Input records:
-- Opening Marker --

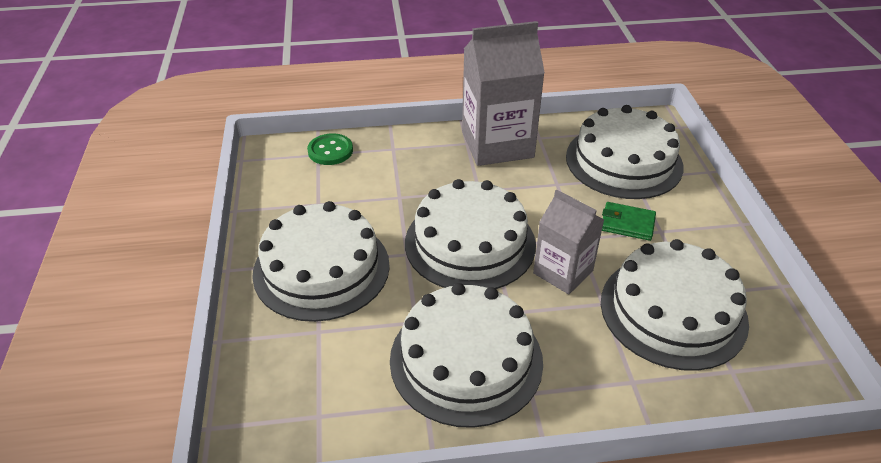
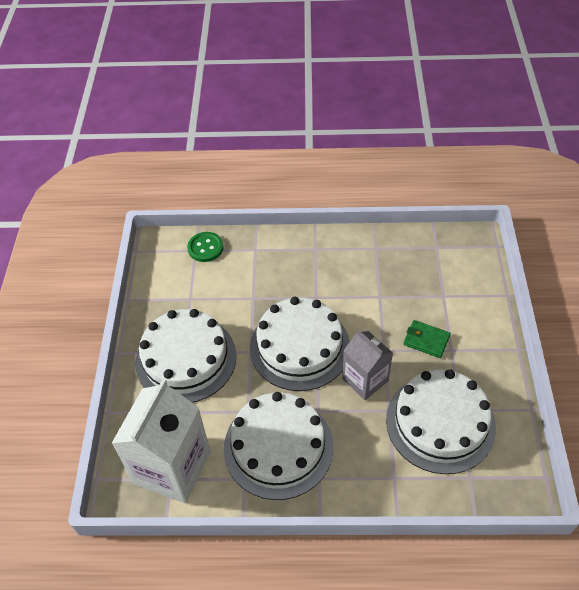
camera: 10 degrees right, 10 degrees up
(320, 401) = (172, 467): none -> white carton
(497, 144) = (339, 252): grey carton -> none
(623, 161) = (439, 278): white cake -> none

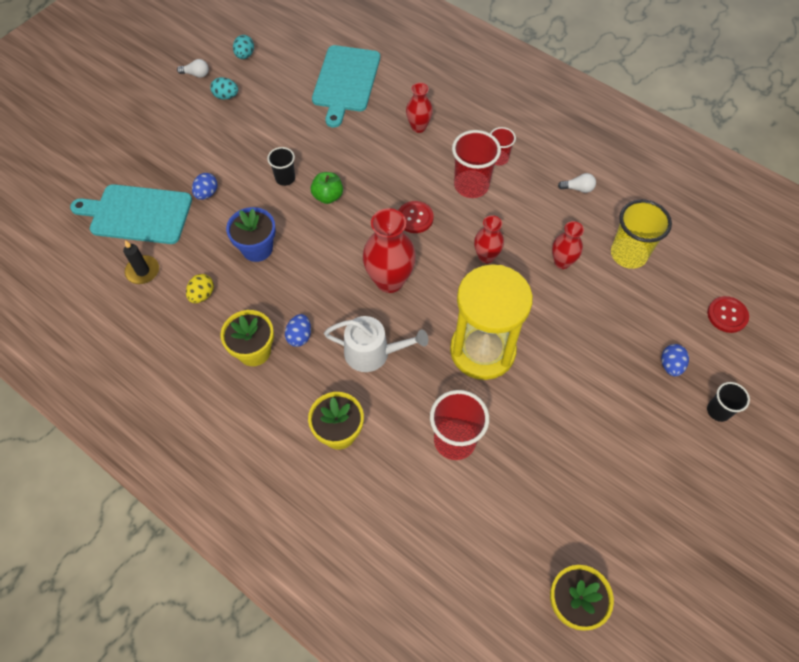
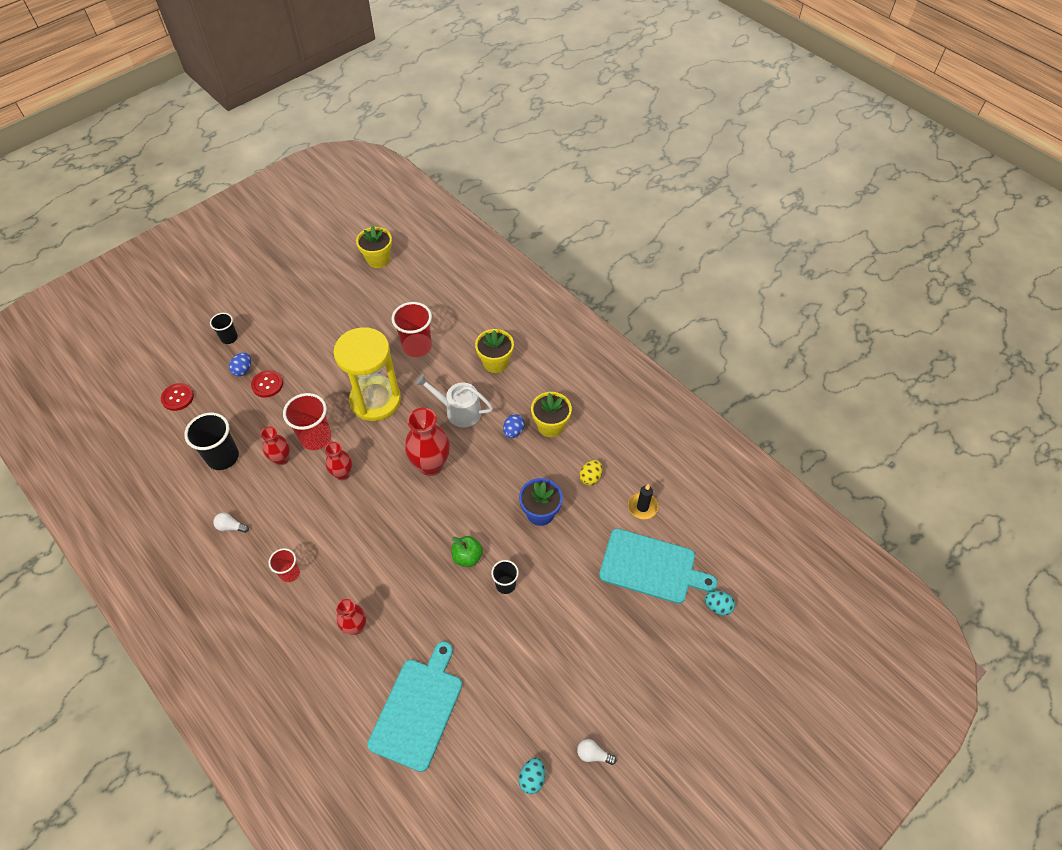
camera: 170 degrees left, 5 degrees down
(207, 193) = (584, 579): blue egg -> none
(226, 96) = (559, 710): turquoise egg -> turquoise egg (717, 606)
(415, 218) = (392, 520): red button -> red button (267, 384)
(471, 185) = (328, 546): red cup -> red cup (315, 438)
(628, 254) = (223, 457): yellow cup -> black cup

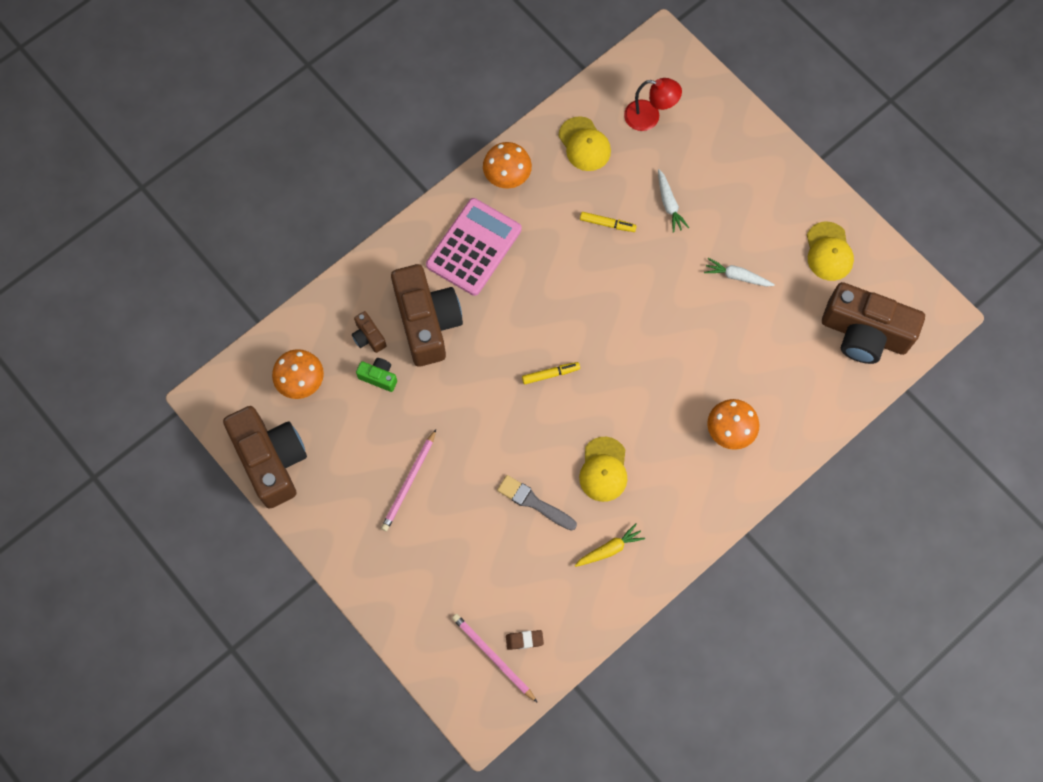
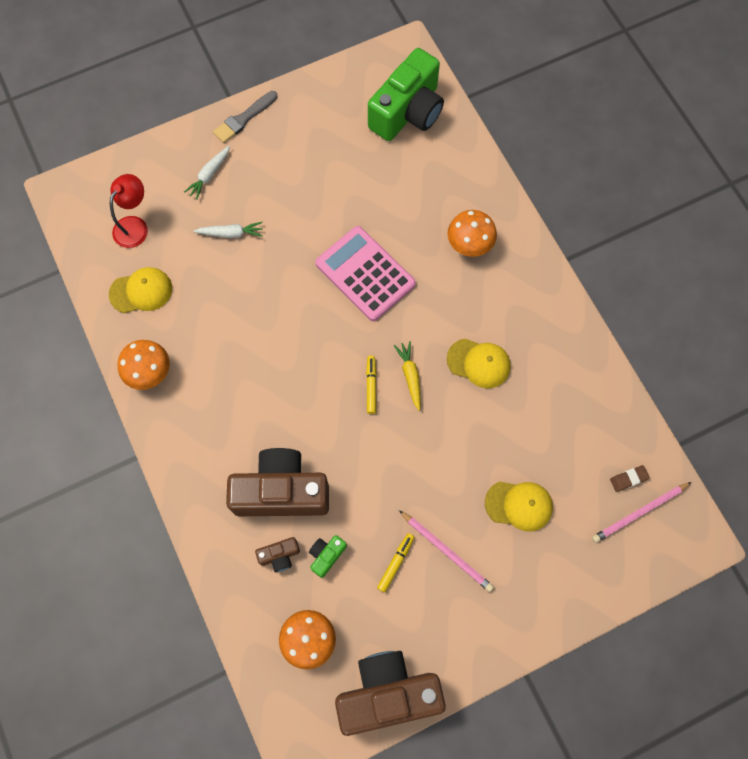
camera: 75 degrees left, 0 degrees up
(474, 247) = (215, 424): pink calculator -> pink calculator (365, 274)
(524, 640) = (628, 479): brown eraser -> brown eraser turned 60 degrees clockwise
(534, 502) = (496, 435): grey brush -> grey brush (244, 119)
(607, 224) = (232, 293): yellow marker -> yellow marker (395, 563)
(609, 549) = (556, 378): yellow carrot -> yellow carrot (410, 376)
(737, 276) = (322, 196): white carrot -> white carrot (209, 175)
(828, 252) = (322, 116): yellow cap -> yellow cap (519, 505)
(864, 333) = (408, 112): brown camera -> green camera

-- Closing Marker --
-- Opening Marker --

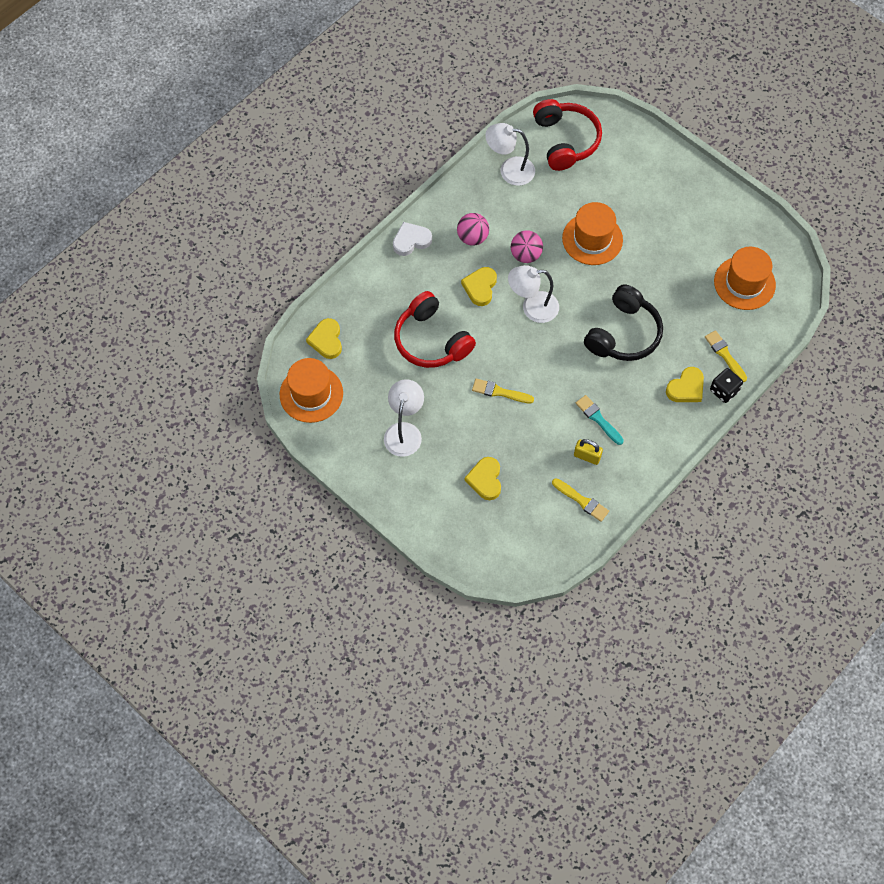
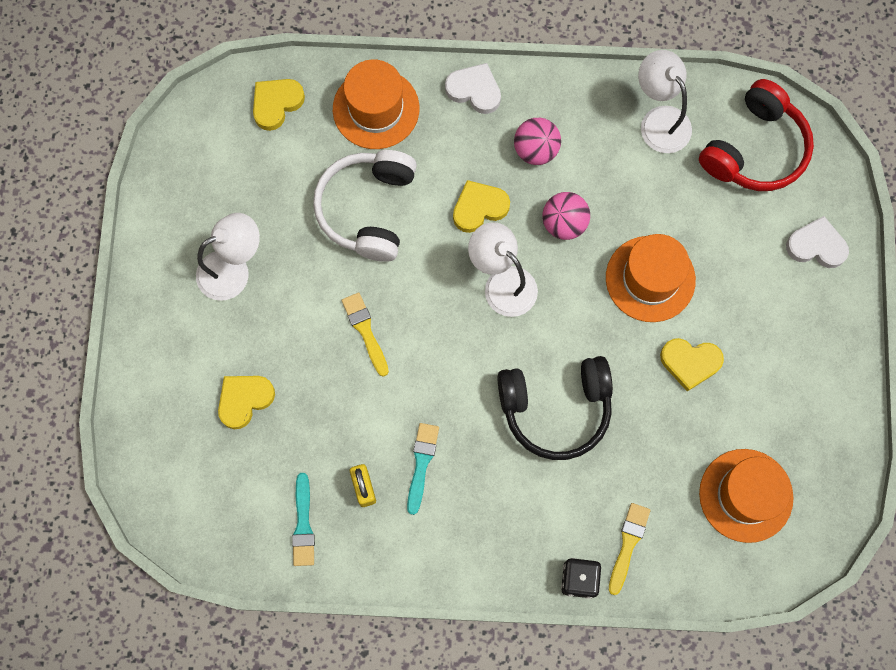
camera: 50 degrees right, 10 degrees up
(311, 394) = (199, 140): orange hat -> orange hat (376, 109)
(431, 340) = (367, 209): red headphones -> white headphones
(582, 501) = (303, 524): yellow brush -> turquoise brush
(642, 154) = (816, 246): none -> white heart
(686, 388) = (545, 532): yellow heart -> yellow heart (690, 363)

-- Closing Marker --

Exercise goal: Would you copy the lines above exactly, starting with the one that has "camera: 10 degrees right, 10 degrees up" and ending with the one that has "(609, 549) = (556, 378): yellow", both included, without the pictures?

Written solution:
camera: 10 degrees right, 10 degrees up
(320, 401) = (172, 467): none -> white carton
(497, 144) = (339, 252): grey carton -> none
(623, 161) = (439, 278): white cake -> none

camera: 170 degrees left, 5 degrees down
(207, 193) = (584, 579): blue egg -> none
(226, 96) = (559, 710): turquoise egg -> turquoise egg (717, 606)
(415, 218) = (392, 520): red button -> red button (267, 384)
(471, 185) = (328, 546): red cup -> red cup (315, 438)
(628, 254) = (223, 457): yellow cup -> black cup

camera: 75 degrees left, 0 degrees up
(474, 247) = (215, 424): pink calculator -> pink calculator (365, 274)
(524, 640) = (628, 479): brown eraser -> brown eraser turned 60 degrees clockwise
(534, 502) = (496, 435): grey brush -> grey brush (244, 119)
(607, 224) = (232, 293): yellow marker -> yellow marker (395, 563)
(609, 549) = (556, 378): yellow carrot -> yellow carrot (410, 376)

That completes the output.